Instructions to follow: Output the complete listing exactly, please, and keep the pictures out of it.

Supplied entries:
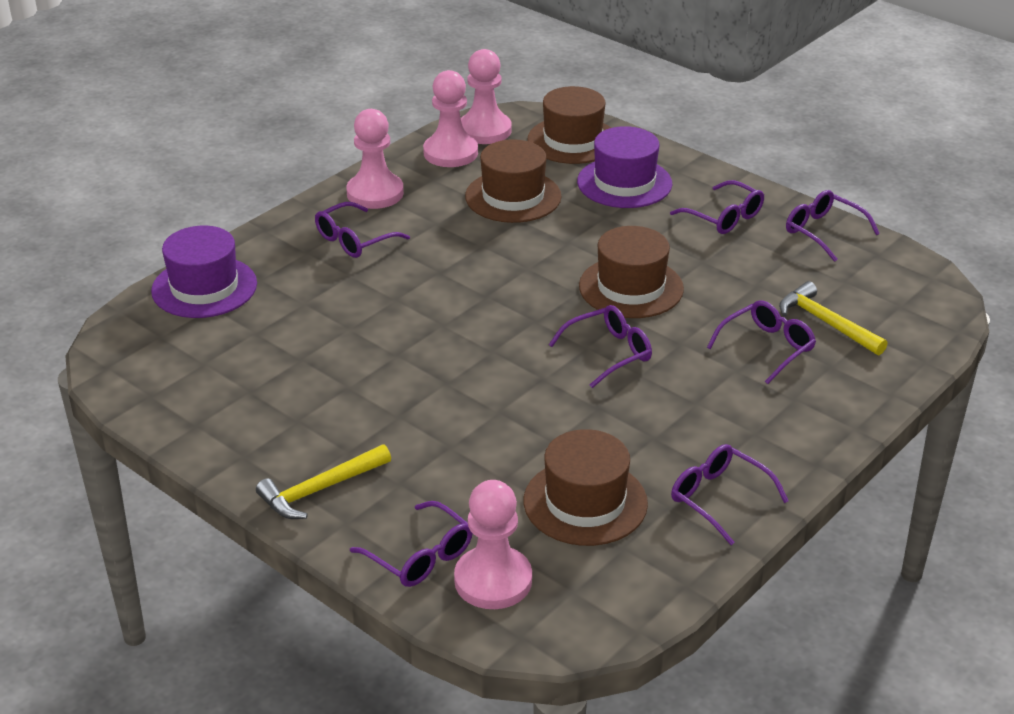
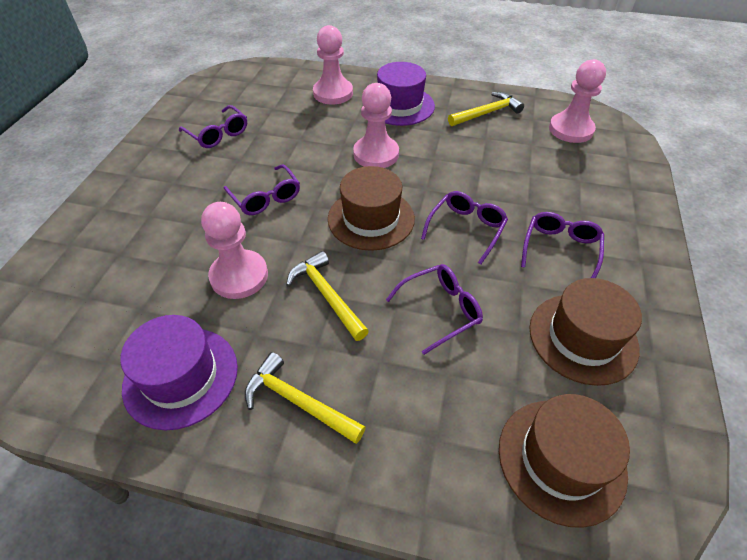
brown hat: 4 -> 3
purple glasses: 7 -> 5
yellow hammer: 2 -> 3

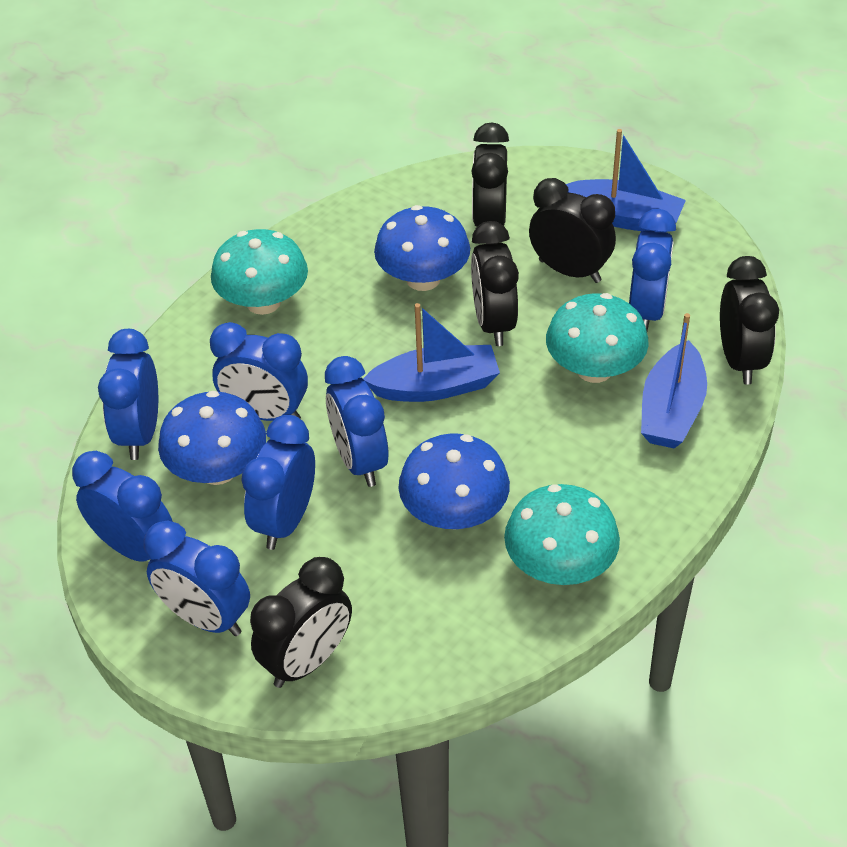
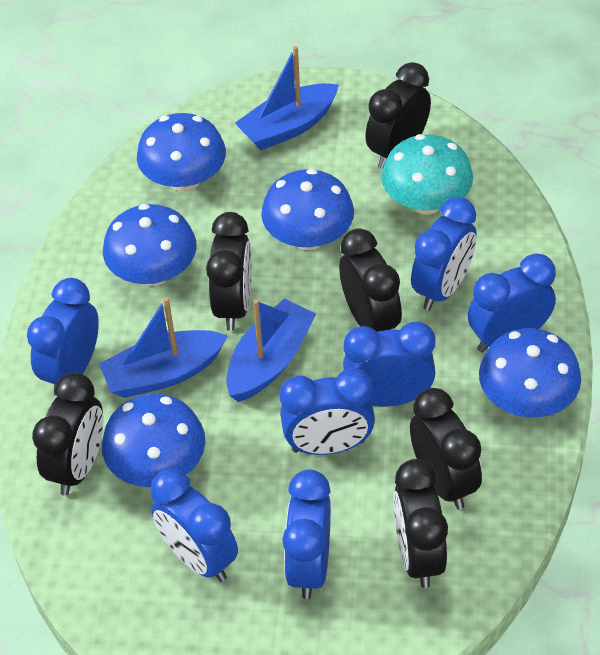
black clock: 5 -> 6
blue mushroom: 3 -> 5
turquoise mushroom: 3 -> 1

Response to the task:
brown hat: 4 -> 3
purple glasses: 7 -> 5
yellow hammer: 2 -> 3

black clock: 5 -> 6
blue mushroom: 3 -> 5
turquoise mushroom: 3 -> 1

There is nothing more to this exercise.